Line count for "cake": state how many lines of the listing below contain it, without anything else.

>>>

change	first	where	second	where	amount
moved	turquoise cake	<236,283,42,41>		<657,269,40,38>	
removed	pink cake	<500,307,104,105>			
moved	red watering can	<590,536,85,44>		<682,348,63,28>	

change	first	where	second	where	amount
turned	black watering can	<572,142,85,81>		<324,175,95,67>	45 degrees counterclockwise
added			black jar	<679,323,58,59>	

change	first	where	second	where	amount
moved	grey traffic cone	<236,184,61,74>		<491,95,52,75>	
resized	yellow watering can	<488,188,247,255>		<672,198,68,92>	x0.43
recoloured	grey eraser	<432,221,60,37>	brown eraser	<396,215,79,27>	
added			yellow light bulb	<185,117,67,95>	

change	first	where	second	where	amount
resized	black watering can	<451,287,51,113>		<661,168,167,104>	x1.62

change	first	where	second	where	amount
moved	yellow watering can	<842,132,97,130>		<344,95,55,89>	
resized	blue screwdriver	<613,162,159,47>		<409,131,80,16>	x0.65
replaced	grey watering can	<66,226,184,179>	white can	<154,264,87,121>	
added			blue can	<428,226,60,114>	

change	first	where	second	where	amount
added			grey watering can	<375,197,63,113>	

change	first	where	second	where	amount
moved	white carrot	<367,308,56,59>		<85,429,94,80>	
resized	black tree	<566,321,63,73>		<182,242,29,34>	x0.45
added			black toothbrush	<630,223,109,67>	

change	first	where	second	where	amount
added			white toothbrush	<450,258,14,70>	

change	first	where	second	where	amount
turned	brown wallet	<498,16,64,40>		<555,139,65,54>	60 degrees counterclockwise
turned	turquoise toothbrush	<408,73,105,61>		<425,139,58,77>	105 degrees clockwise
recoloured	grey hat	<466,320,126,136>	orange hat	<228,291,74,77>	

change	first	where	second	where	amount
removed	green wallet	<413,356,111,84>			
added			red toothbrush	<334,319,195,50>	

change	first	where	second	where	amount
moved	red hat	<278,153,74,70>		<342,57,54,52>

<<<

■ Written response: 2